• **Your assignment**:
With images excluded, write out each entry below exactly as given.
──────────────────────────────
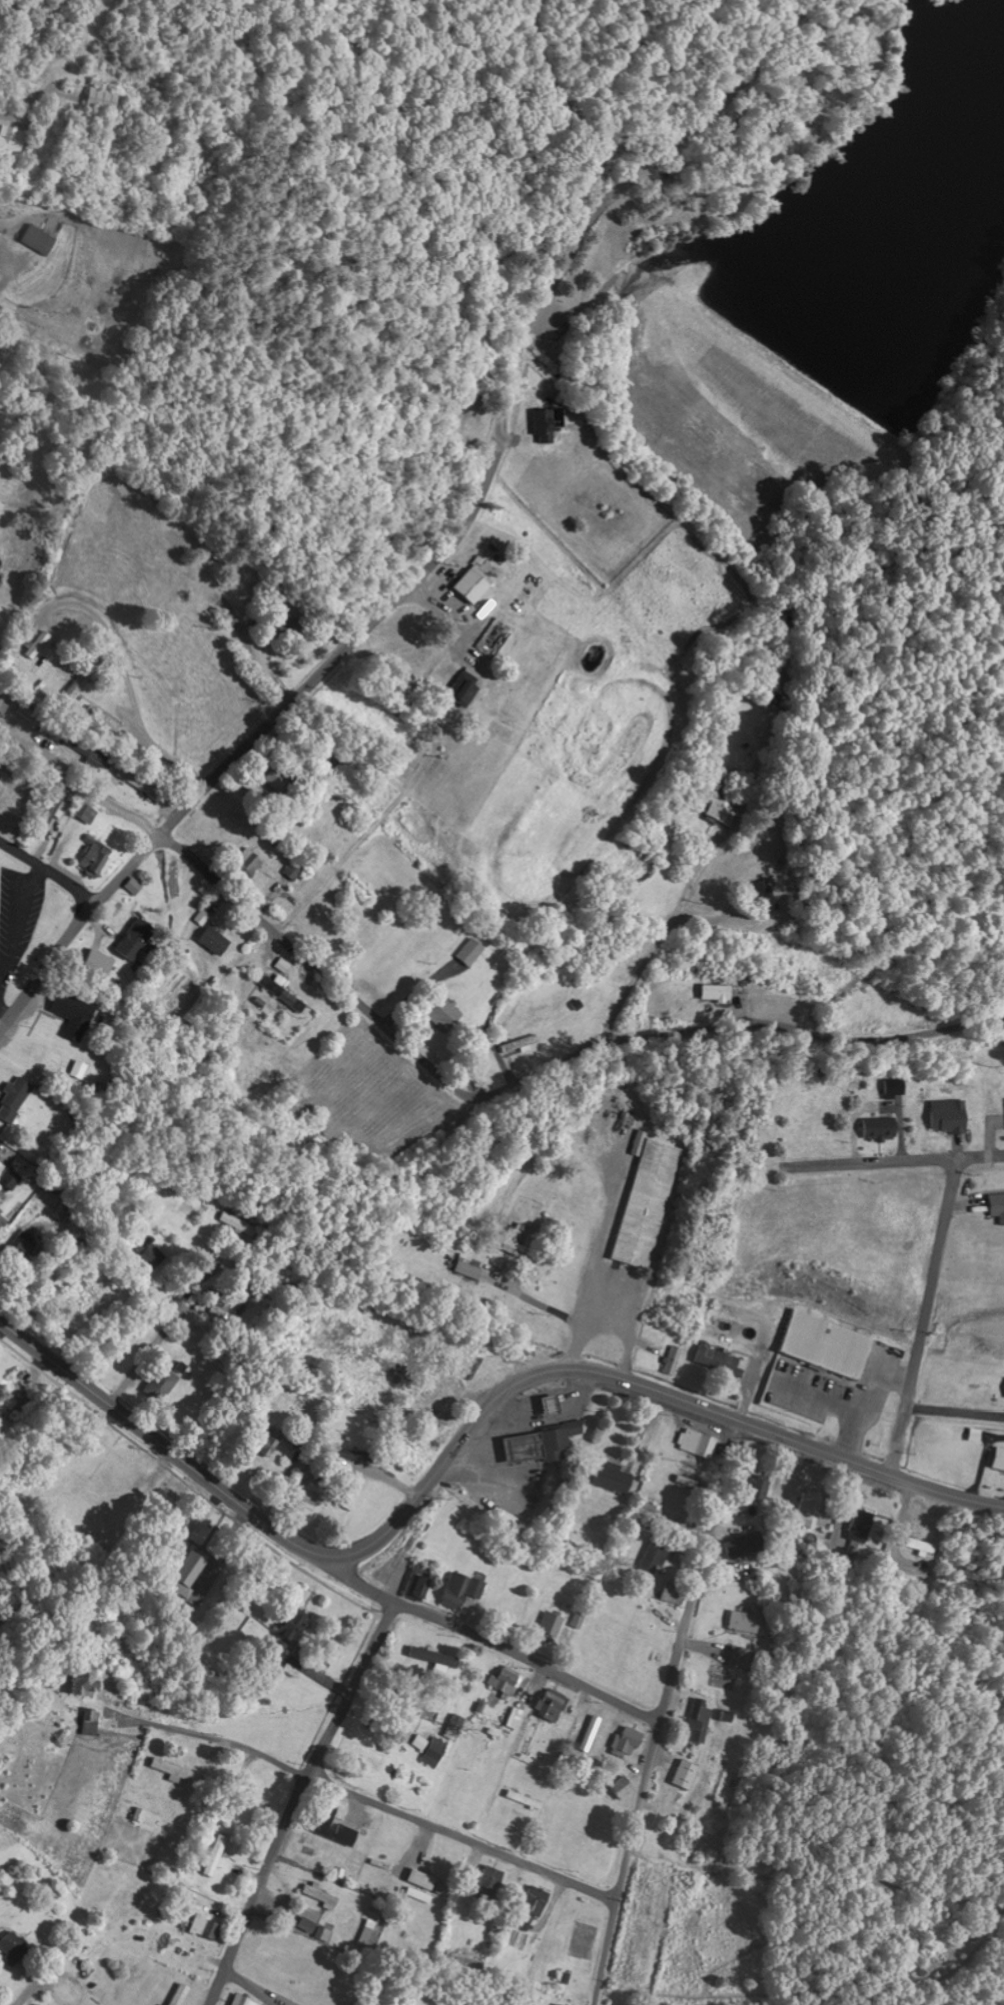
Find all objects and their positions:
road: (2, 6)
building: (98, 98)
building: (8, 140)
building: (42, 239)
road: (12, 393)
road: (506, 397)
building: (548, 423)
building: (474, 586)
building: (37, 645)
building: (83, 678)
building: (465, 687)
building: (3, 701)
building: (102, 718)
building: (40, 721)
road: (264, 728)
building: (94, 754)
building: (280, 778)
building: (143, 784)
building: (262, 791)
building: (52, 808)
building: (724, 812)
building: (87, 813)
road: (331, 850)
building: (96, 856)
building: (250, 863)
building: (295, 869)
road: (48, 872)
building: (136, 886)
building: (767, 895)
building: (203, 917)
building: (139, 938)
building: (217, 941)
building: (472, 951)
road: (696, 960)
building: (102, 966)
building: (285, 966)
building: (283, 991)
building: (719, 992)
building: (447, 1014)
building: (76, 1015)
building: (521, 1045)
building: (81, 1069)
road: (454, 1088)
building: (895, 1088)
building: (17, 1099)
building: (882, 1128)
road: (897, 1158)
building: (10, 1176)
building: (647, 1201)
building: (998, 1205)
building: (238, 1224)
building: (519, 1240)
building: (19, 1250)
building: (155, 1254)
road: (595, 1268)
building: (468, 1270)
building: (51, 1282)
road: (538, 1296)
road: (926, 1316)
road: (165, 1322)
building: (673, 1360)
building: (722, 1361)
building: (836, 1368)
road: (623, 1379)
building: (433, 1411)
road: (149, 1435)
building: (269, 1440)
building: (699, 1443)
building: (542, 1445)
building: (1000, 1459)
road: (384, 1478)
building: (616, 1478)
building: (689, 1482)
road: (286, 1487)
building: (760, 1489)
building: (809, 1507)
building: (647, 1510)
building: (866, 1525)
building: (747, 1545)
building: (920, 1546)
building: (658, 1552)
building: (194, 1568)
building: (421, 1582)
building: (465, 1590)
building: (676, 1594)
building: (744, 1622)
building: (297, 1626)
building: (556, 1628)
road: (477, 1638)
building: (738, 1657)
building: (437, 1659)
building: (508, 1681)
building: (88, 1682)
building: (553, 1704)
road: (663, 1711)
building: (516, 1718)
building: (700, 1721)
building: (93, 1722)
building: (456, 1727)
building: (627, 1742)
building: (421, 1743)
building: (436, 1752)
building: (174, 1770)
building: (687, 1775)
building: (623, 1787)
road: (295, 1801)
road: (373, 1803)
building: (660, 1821)
building: (331, 1825)
building: (219, 1856)
building: (424, 1880)
building: (491, 1884)
building: (322, 1896)
building: (532, 1906)
building: (208, 1927)
building: (318, 1929)
building: (16, 1948)
building: (175, 1994)
building: (240, 2001)
building: (38, 2004)
building: (551, 2004)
──────────────────────────────
• **Your response**:
Find all objects and their positions:
road: (2, 6)
building: (98, 98)
building: (8, 140)
building: (42, 239)
road: (12, 393)
road: (506, 397)
building: (548, 423)
building: (474, 586)
building: (37, 645)
building: (83, 678)
building: (465, 687)
building: (3, 701)
building: (102, 718)
building: (40, 721)
road: (264, 728)
building: (94, 754)
building: (280, 778)
building: (143, 784)
building: (262, 791)
building: (52, 808)
building: (724, 812)
building: (87, 813)
road: (331, 850)
building: (96, 856)
building: (250, 863)
building: (295, 869)
road: (48, 872)
building: (136, 886)
building: (767, 895)
building: (203, 917)
building: (139, 938)
building: (217, 941)
building: (472, 951)
road: (696, 960)
building: (102, 966)
building: (285, 966)
building: (283, 991)
building: (719, 992)
building: (447, 1014)
building: (76, 1015)
building: (521, 1045)
building: (81, 1069)
road: (454, 1088)
building: (895, 1088)
building: (17, 1099)
building: (882, 1128)
road: (897, 1158)
building: (10, 1176)
building: (647, 1201)
building: (998, 1205)
building: (238, 1224)
building: (519, 1240)
building: (19, 1250)
building: (155, 1254)
road: (595, 1268)
building: (468, 1270)
building: (51, 1282)
road: (538, 1296)
road: (926, 1316)
road: (165, 1322)
building: (673, 1360)
building: (722, 1361)
building: (836, 1368)
road: (623, 1379)
building: (433, 1411)
road: (149, 1435)
building: (269, 1440)
building: (699, 1443)
building: (542, 1445)
building: (1000, 1459)
road: (384, 1478)
building: (616, 1478)
building: (689, 1482)
road: (286, 1487)
building: (760, 1489)
building: (809, 1507)
building: (647, 1510)
building: (866, 1525)
building: (747, 1545)
building: (920, 1546)
building: (658, 1552)
building: (194, 1568)
building: (421, 1582)
building: (465, 1590)
building: (676, 1594)
building: (744, 1622)
building: (297, 1626)
building: (556, 1628)
road: (477, 1638)
building: (738, 1657)
building: (437, 1659)
building: (508, 1681)
building: (88, 1682)
building: (553, 1704)
road: (663, 1711)
building: (516, 1718)
building: (700, 1721)
building: (93, 1722)
building: (456, 1727)
building: (627, 1742)
building: (421, 1743)
building: (436, 1752)
building: (174, 1770)
building: (687, 1775)
building: (623, 1787)
road: (295, 1801)
road: (373, 1803)
building: (660, 1821)
building: (331, 1825)
building: (219, 1856)
building: (424, 1880)
building: (491, 1884)
building: (322, 1896)
building: (532, 1906)
building: (208, 1927)
building: (318, 1929)
building: (16, 1948)
building: (175, 1994)
building: (240, 2001)
building: (38, 2004)
building: (551, 2004)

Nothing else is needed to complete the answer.